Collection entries

○ ○ ○

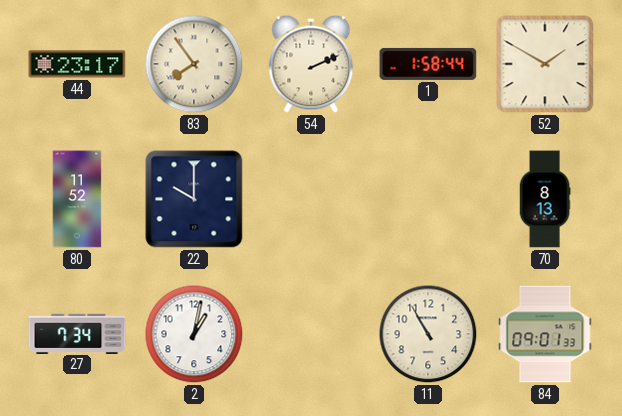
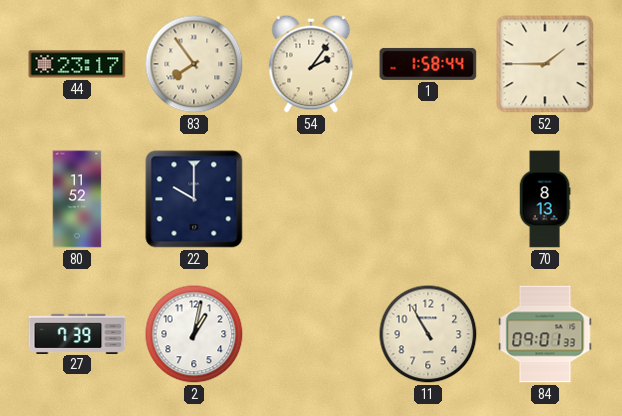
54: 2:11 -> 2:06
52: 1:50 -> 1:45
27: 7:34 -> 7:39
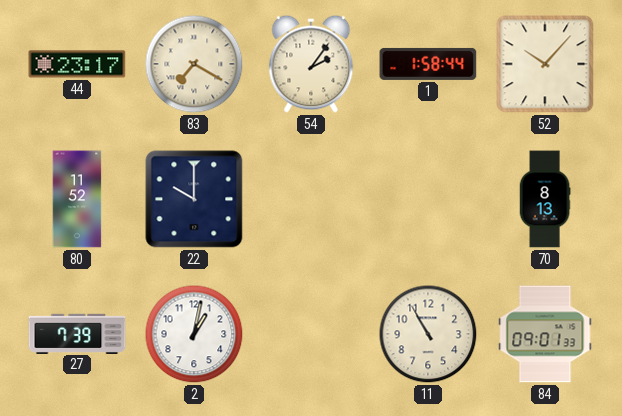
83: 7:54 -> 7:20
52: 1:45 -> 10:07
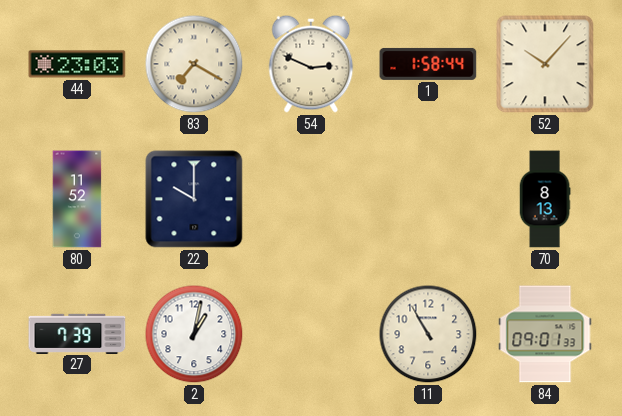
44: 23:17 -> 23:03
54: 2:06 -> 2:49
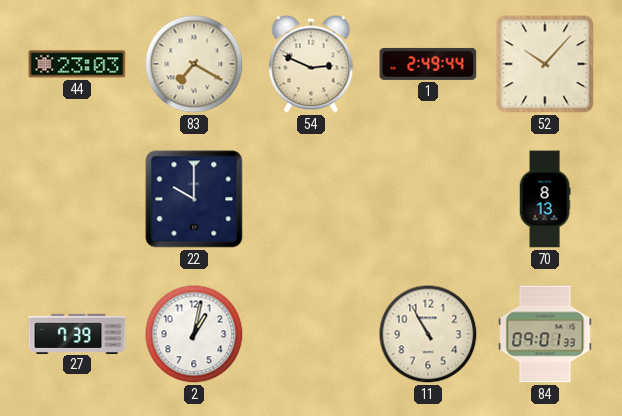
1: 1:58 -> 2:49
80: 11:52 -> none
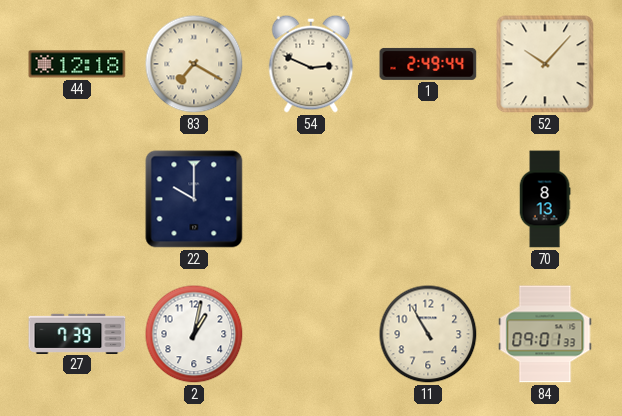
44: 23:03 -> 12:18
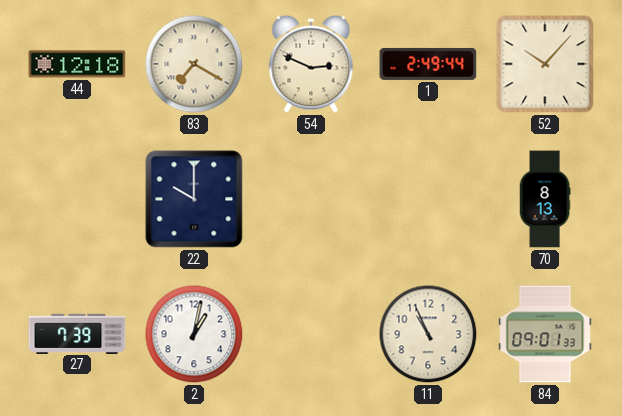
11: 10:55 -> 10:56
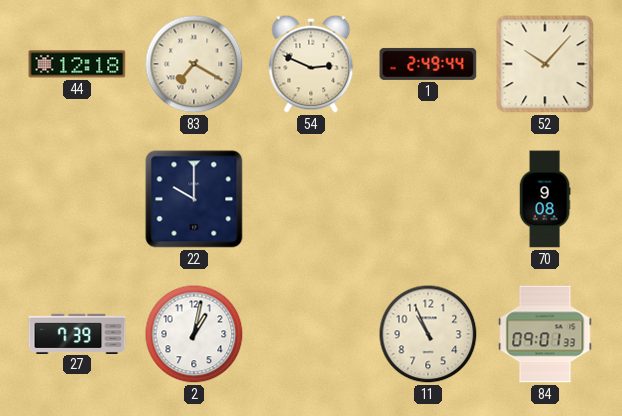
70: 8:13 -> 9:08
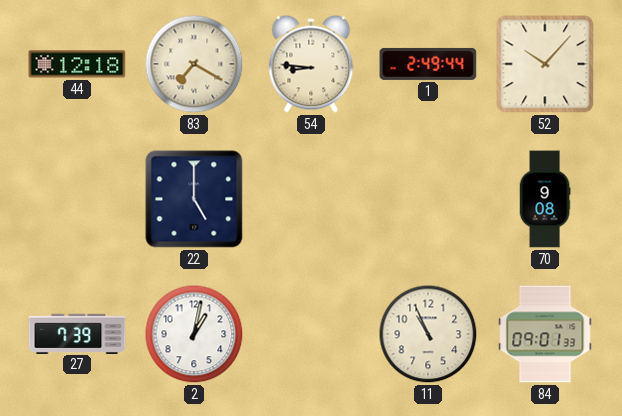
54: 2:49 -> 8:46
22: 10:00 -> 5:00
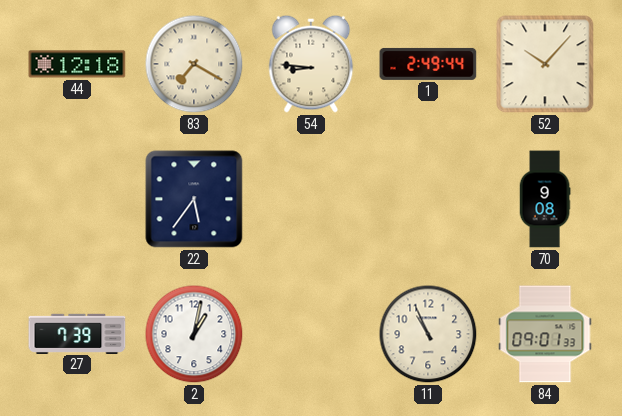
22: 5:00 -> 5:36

○ ○ ○

-- GIVEN EXERCISE --
Can you rewrite the rows with "none" changed to "stopped" and everything else left the same, omitting the picture lines?

-- ANSWER TO THE PROBLEM --
54: 2:11 -> 2:06
52: 1:50 -> 1:45
27: 7:34 -> 7:39
83: 7:54 -> 7:20
52: 1:45 -> 10:07
44: 23:17 -> 23:03
54: 2:06 -> 2:49
1: 1:58 -> 2:49
80: 11:52 -> stopped
44: 23:03 -> 12:18
11: 10:55 -> 10:56
70: 8:13 -> 9:08
54: 2:49 -> 8:46
22: 10:00 -> 5:00
22: 5:00 -> 5:36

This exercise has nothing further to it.